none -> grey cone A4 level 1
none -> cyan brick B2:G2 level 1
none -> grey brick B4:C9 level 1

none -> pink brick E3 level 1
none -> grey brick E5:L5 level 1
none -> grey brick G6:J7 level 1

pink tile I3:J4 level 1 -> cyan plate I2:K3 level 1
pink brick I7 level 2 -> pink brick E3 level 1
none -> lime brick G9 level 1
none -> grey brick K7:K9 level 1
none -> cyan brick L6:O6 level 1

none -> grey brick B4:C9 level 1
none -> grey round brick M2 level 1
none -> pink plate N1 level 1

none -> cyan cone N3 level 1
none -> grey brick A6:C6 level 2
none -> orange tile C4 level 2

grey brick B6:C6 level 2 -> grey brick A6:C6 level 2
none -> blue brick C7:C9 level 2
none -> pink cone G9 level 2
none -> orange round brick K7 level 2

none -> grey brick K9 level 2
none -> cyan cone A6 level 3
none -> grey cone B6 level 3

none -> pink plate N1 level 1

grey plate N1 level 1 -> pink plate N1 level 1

--

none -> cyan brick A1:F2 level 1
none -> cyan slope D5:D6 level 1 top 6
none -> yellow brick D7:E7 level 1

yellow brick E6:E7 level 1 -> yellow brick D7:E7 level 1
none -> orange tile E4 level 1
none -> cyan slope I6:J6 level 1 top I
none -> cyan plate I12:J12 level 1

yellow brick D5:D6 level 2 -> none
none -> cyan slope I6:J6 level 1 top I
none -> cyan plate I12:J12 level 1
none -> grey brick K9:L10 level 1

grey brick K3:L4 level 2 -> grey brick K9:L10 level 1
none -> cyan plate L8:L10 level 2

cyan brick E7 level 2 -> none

==

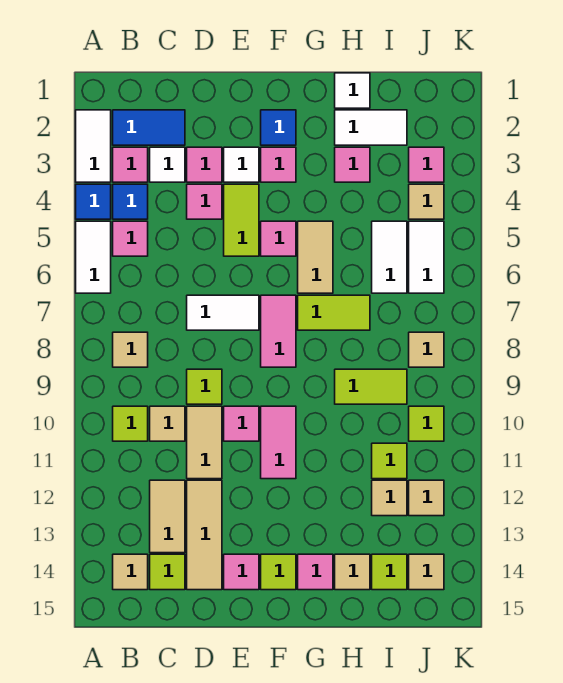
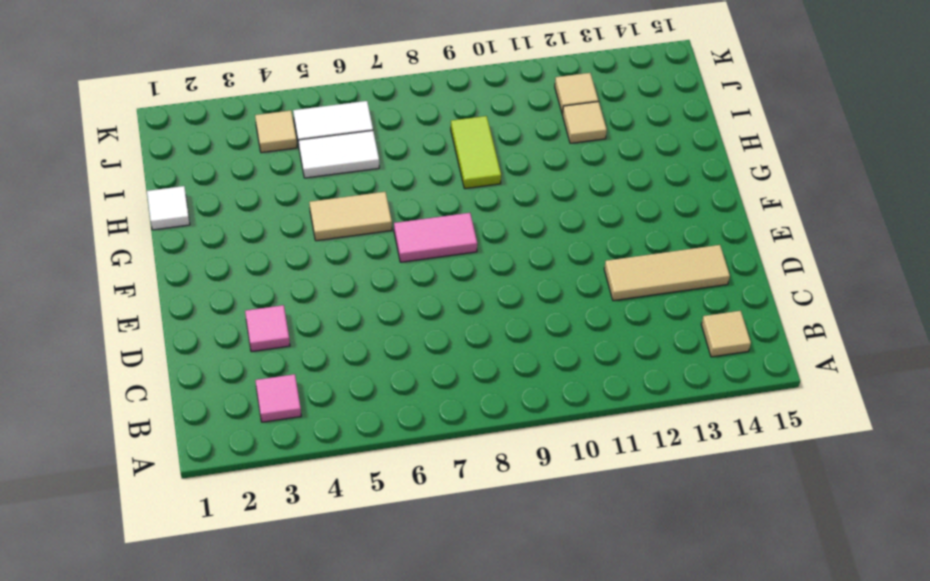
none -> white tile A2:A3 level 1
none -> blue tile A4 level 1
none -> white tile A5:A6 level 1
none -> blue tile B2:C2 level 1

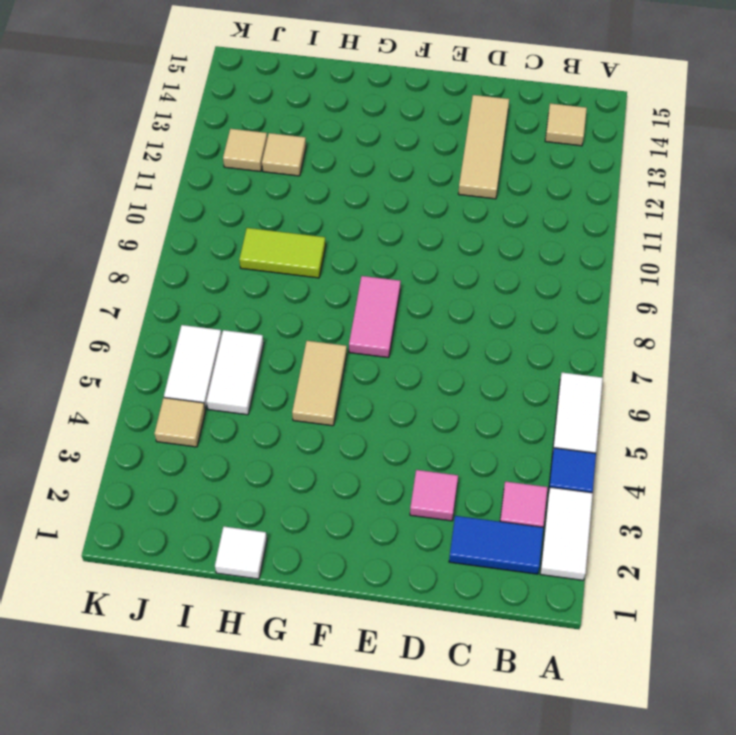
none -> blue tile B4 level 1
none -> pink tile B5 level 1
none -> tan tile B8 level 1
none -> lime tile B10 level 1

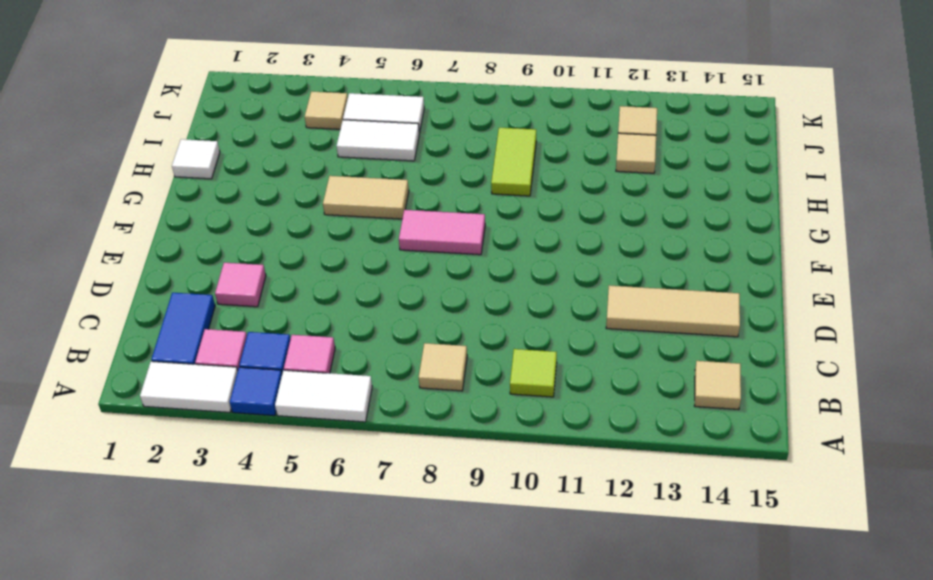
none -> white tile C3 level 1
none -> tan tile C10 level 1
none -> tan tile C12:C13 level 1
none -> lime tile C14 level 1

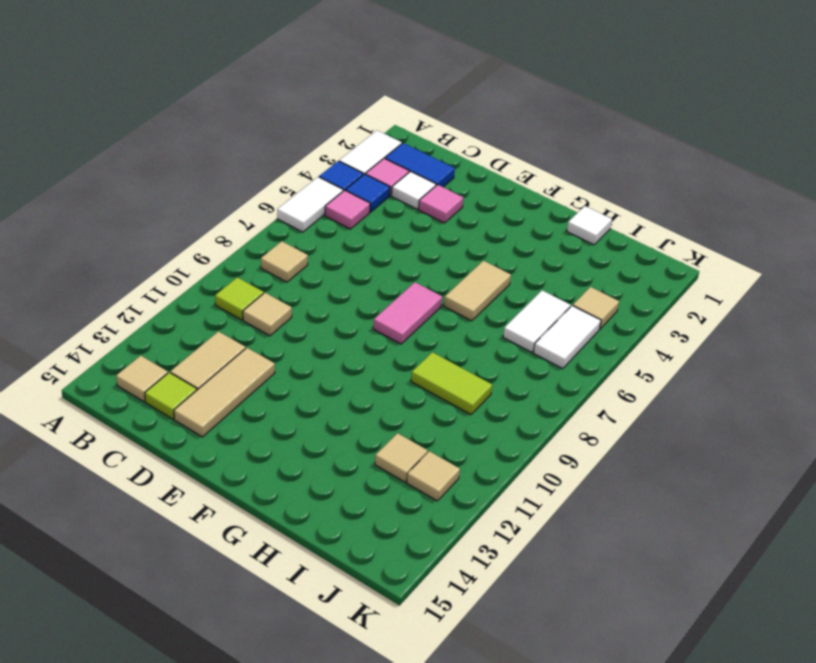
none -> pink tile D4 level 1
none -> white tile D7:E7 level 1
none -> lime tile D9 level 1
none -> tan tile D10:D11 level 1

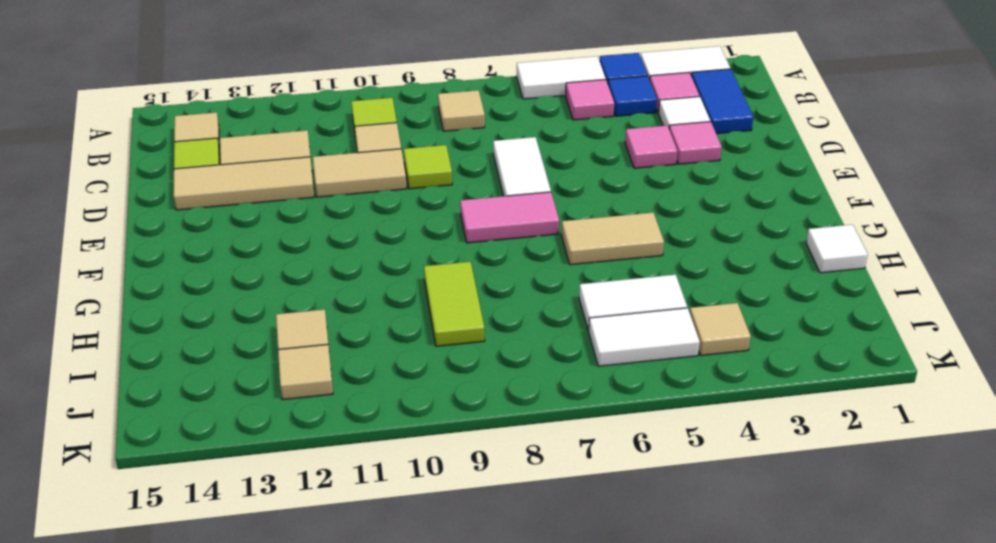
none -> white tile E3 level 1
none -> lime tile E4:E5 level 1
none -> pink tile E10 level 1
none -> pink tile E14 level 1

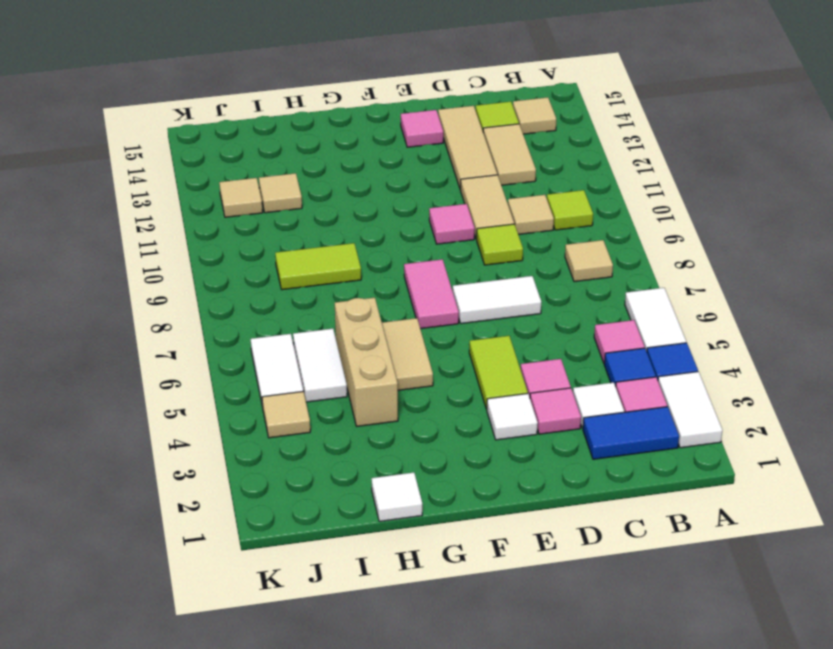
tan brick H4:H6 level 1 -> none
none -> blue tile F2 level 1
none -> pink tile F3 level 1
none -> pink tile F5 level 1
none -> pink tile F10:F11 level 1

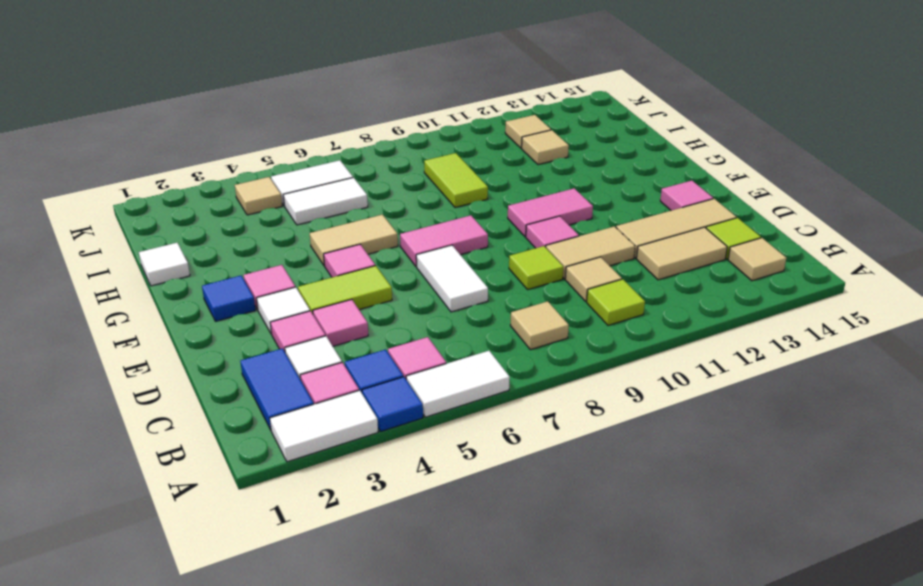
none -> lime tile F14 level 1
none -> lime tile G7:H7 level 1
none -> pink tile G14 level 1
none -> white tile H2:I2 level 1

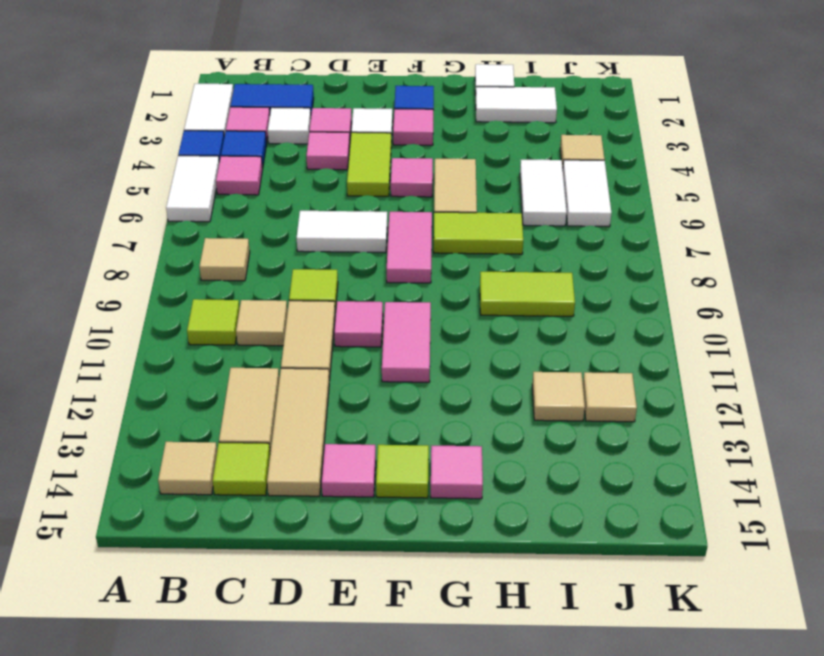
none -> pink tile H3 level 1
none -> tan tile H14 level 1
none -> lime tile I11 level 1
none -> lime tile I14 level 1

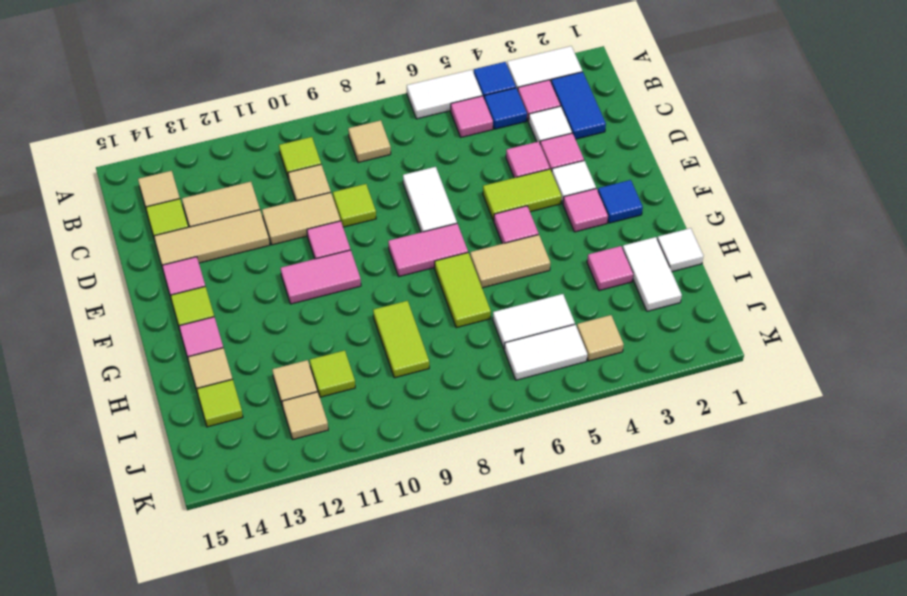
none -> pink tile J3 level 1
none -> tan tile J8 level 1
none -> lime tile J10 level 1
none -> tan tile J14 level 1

→ **About this task**
Above are the entries; copy out every line among them that contains the word "blue".

→ **Result**
none -> blue brick C7:C9 level 2
none -> blue tile A4 level 1
none -> blue tile B2:C2 level 1
none -> blue tile B4 level 1
none -> blue tile F2 level 1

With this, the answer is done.